▶ Task statement: The reply must return each line of the data exactly.

----------------

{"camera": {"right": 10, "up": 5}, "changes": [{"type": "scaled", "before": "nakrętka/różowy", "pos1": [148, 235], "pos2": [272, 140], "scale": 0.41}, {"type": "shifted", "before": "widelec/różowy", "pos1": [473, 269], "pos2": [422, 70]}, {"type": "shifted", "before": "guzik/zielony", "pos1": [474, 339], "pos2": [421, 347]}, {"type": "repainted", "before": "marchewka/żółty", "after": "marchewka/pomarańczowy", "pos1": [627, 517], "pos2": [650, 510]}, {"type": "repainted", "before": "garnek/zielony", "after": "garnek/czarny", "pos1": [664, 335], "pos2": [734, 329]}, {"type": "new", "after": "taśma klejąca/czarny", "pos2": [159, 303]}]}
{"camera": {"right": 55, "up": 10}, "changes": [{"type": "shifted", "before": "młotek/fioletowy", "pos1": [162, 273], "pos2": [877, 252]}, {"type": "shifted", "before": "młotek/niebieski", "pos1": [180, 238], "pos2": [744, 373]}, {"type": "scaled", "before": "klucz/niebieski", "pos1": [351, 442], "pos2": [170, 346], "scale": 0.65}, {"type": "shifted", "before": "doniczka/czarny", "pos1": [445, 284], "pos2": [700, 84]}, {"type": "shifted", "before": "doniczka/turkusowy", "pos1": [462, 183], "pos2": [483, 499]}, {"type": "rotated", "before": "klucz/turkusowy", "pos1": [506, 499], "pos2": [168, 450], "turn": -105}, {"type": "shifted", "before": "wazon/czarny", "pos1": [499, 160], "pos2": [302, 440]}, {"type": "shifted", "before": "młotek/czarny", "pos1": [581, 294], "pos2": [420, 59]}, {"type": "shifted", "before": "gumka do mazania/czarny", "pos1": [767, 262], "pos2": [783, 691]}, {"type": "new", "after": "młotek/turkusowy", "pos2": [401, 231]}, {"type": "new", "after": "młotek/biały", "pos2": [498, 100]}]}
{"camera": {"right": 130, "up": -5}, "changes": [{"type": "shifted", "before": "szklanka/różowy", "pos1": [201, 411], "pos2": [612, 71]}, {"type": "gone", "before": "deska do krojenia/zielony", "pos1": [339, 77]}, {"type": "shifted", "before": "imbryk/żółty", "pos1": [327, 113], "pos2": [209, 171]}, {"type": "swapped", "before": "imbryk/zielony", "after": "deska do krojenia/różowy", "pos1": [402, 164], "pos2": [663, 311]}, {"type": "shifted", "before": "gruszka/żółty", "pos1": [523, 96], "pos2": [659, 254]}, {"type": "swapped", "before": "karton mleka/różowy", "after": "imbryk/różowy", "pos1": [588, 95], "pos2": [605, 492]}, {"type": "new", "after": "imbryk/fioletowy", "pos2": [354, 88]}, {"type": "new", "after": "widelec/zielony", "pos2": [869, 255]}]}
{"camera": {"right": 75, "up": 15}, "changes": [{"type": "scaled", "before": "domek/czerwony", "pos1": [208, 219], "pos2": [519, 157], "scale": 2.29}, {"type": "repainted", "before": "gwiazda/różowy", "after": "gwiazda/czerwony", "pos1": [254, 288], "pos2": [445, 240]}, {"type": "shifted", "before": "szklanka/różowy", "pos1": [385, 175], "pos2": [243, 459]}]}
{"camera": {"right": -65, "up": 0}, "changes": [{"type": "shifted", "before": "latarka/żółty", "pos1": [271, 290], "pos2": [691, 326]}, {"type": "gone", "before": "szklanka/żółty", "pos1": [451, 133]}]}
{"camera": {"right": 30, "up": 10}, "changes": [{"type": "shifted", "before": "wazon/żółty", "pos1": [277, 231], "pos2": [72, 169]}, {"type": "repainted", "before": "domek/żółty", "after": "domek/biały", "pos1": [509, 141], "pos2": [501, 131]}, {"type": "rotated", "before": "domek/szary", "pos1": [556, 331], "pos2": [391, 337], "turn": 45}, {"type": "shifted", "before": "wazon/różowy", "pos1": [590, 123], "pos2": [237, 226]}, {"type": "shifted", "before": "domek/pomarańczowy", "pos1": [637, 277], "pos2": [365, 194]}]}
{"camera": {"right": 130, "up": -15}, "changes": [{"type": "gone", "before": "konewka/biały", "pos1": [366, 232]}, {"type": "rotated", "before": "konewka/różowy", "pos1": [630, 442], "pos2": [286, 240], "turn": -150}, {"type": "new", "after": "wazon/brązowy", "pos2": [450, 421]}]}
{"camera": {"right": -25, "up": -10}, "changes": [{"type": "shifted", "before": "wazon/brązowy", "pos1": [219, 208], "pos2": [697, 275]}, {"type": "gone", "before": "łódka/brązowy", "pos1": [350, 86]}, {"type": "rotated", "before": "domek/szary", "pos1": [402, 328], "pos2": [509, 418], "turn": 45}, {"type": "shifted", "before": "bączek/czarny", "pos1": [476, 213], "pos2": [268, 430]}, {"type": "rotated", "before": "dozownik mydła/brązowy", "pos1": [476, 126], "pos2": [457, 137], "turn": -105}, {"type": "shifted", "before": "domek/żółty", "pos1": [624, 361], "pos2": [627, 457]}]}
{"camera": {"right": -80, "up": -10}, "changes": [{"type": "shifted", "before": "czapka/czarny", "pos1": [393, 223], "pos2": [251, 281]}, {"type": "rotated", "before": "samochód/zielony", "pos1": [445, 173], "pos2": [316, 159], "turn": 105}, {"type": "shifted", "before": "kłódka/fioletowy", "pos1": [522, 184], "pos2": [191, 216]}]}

----------------

▶ Completed task:
{"camera": {"right": 10, "up": 5}, "changes": [{"type": "scaled", "before": "nakrętka/różowy", "pos1": [148, 235], "pos2": [272, 140], "scale": 0.41}, {"type": "shifted", "before": "widelec/różowy", "pos1": [473, 269], "pos2": [422, 70]}, {"type": "shifted", "before": "guzik/zielony", "pos1": [474, 339], "pos2": [421, 347]}, {"type": "repainted", "before": "marchewka/żółty", "after": "marchewka/pomarańczowy", "pos1": [627, 517], "pos2": [650, 510]}, {"type": "repainted", "before": "garnek/zielony", "after": "garnek/czarny", "pos1": [664, 335], "pos2": [734, 329]}, {"type": "new", "after": "taśma klejąca/czarny", "pos2": [159, 303]}]}
{"camera": {"right": 55, "up": 10}, "changes": [{"type": "shifted", "before": "młotek/fioletowy", "pos1": [162, 273], "pos2": [877, 252]}, {"type": "shifted", "before": "młotek/niebieski", "pos1": [180, 238], "pos2": [744, 373]}, {"type": "scaled", "before": "klucz/niebieski", "pos1": [351, 442], "pos2": [170, 346], "scale": 0.65}, {"type": "shifted", "before": "doniczka/czarny", "pos1": [445, 284], "pos2": [700, 84]}, {"type": "shifted", "before": "doniczka/turkusowy", "pos1": [462, 183], "pos2": [483, 499]}, {"type": "rotated", "before": "klucz/turkusowy", "pos1": [506, 499], "pos2": [168, 450], "turn": -105}, {"type": "shifted", "before": "wazon/czarny", "pos1": [499, 160], "pos2": [302, 440]}, {"type": "shifted", "before": "młotek/czarny", "pos1": [581, 294], "pos2": [420, 59]}, {"type": "shifted", "before": "gumka do mazania/czarny", "pos1": [767, 262], "pos2": [783, 691]}, {"type": "new", "after": "młotek/turkusowy", "pos2": [401, 231]}, {"type": "new", "after": "młotek/biały", "pos2": [498, 100]}]}
{"camera": {"right": 130, "up": -5}, "changes": [{"type": "shifted", "before": "szklanka/różowy", "pos1": [201, 411], "pos2": [612, 71]}, {"type": "gone", "before": "deska do krojenia/zielony", "pos1": [339, 77]}, {"type": "shifted", "before": "imbryk/żółty", "pos1": [327, 113], "pos2": [209, 171]}, {"type": "swapped", "before": "imbryk/zielony", "after": "deska do krojenia/różowy", "pos1": [402, 164], "pos2": [663, 311]}, {"type": "shifted", "before": "gruszka/żółty", "pos1": [523, 96], "pos2": [659, 254]}, {"type": "swapped", "before": "karton mleka/różowy", "after": "imbryk/różowy", "pos1": [588, 95], "pos2": [605, 492]}, {"type": "new", "after": "imbryk/fioletowy", "pos2": [354, 88]}, {"type": "new", "after": "widelec/zielony", "pos2": [869, 255]}]}
{"camera": {"right": 75, "up": 15}, "changes": [{"type": "scaled", "before": "domek/czerwony", "pos1": [208, 219], "pos2": [519, 157], "scale": 2.29}, {"type": "repainted", "before": "gwiazda/różowy", "after": "gwiazda/czerwony", "pos1": [254, 288], "pos2": [445, 240]}, {"type": "shifted", "before": "szklanka/różowy", "pos1": [385, 175], "pos2": [243, 459]}]}
{"camera": {"right": -65, "up": 0}, "changes": [{"type": "shifted", "before": "latarka/żółty", "pos1": [271, 290], "pos2": [691, 326]}, {"type": "gone", "before": "szklanka/żółty", "pos1": [451, 133]}]}
{"camera": {"right": 30, "up": 10}, "changes": [{"type": "shifted", "before": "wazon/żółty", "pos1": [277, 231], "pos2": [72, 169]}, {"type": "repainted", "before": "domek/żółty", "after": "domek/biały", "pos1": [509, 141], "pos2": [501, 131]}, {"type": "rotated", "before": "domek/szary", "pos1": [556, 331], "pos2": [391, 337], "turn": 45}, {"type": "shifted", "before": "wazon/różowy", "pos1": [590, 123], "pos2": [237, 226]}, {"type": "shifted", "before": "domek/pomarańczowy", "pos1": [637, 277], "pos2": [365, 194]}]}
{"camera": {"right": 130, "up": -15}, "changes": [{"type": "gone", "before": "konewka/biały", "pos1": [366, 232]}, {"type": "rotated", "before": "konewka/różowy", "pos1": [630, 442], "pos2": [286, 240], "turn": -150}, {"type": "new", "after": "wazon/brązowy", "pos2": [450, 421]}]}
{"camera": {"right": -25, "up": -10}, "changes": [{"type": "shifted", "before": "wazon/brązowy", "pos1": [219, 208], "pos2": [697, 275]}, {"type": "gone", "before": "łódka/brązowy", "pos1": [350, 86]}, {"type": "rotated", "before": "domek/szary", "pos1": [402, 328], "pos2": [509, 418], "turn": 45}, {"type": "shifted", "before": "bączek/czarny", "pos1": [476, 213], "pos2": [268, 430]}, {"type": "rotated", "before": "dozownik mydła/brązowy", "pos1": [476, 126], "pos2": [457, 137], "turn": -105}, {"type": "shifted", "before": "domek/żółty", "pos1": [624, 361], "pos2": [627, 457]}]}
{"camera": {"right": -80, "up": -10}, "changes": [{"type": "shifted", "before": "czapka/czarny", "pos1": [393, 223], "pos2": [251, 281]}, {"type": "rotated", "before": "samochód/zielony", "pos1": [445, 173], "pos2": [316, 159], "turn": 105}, {"type": "shifted", "before": "kłódka/fioletowy", "pos1": [522, 184], "pos2": [191, 216]}]}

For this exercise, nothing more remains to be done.